> TASK OBJECTIVE
Find the line with "cyan diamond: rotated" in the entries below. Repeat it, every following line, and the line with "gray diamond: moved 3 px right, 3 px down", exactly and with nothing added.

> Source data
********

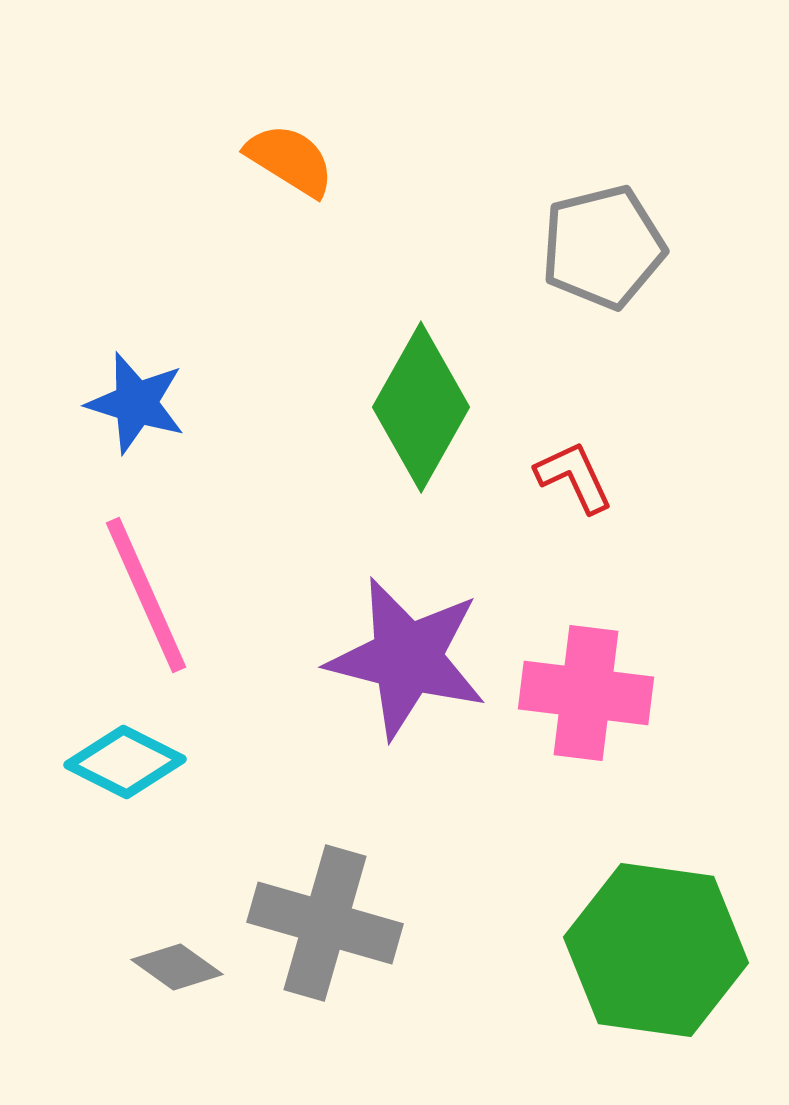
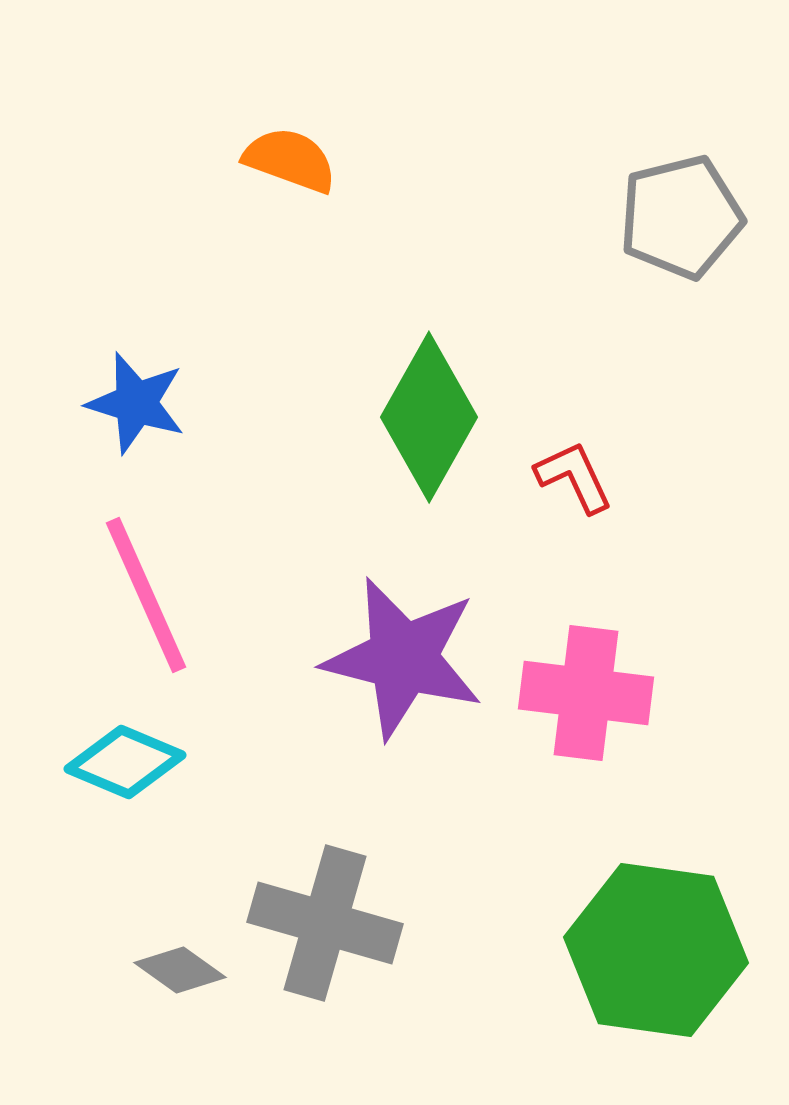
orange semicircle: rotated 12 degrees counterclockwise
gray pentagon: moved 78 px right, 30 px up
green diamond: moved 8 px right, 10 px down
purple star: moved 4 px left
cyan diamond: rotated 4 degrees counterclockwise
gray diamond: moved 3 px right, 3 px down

********

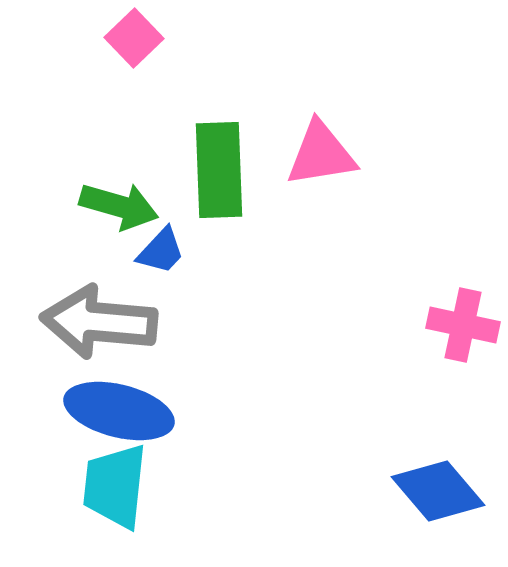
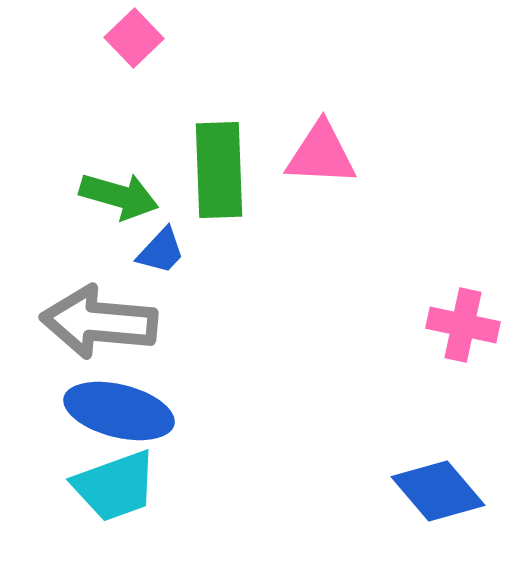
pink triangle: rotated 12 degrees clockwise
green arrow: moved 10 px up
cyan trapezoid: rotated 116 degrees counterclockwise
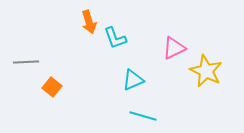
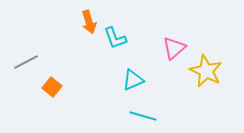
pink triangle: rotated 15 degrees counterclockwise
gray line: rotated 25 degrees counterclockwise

********

> RESPONSE AREA
cyan diamond: rotated 4 degrees counterclockwise
gray diamond: moved 3 px right, 3 px down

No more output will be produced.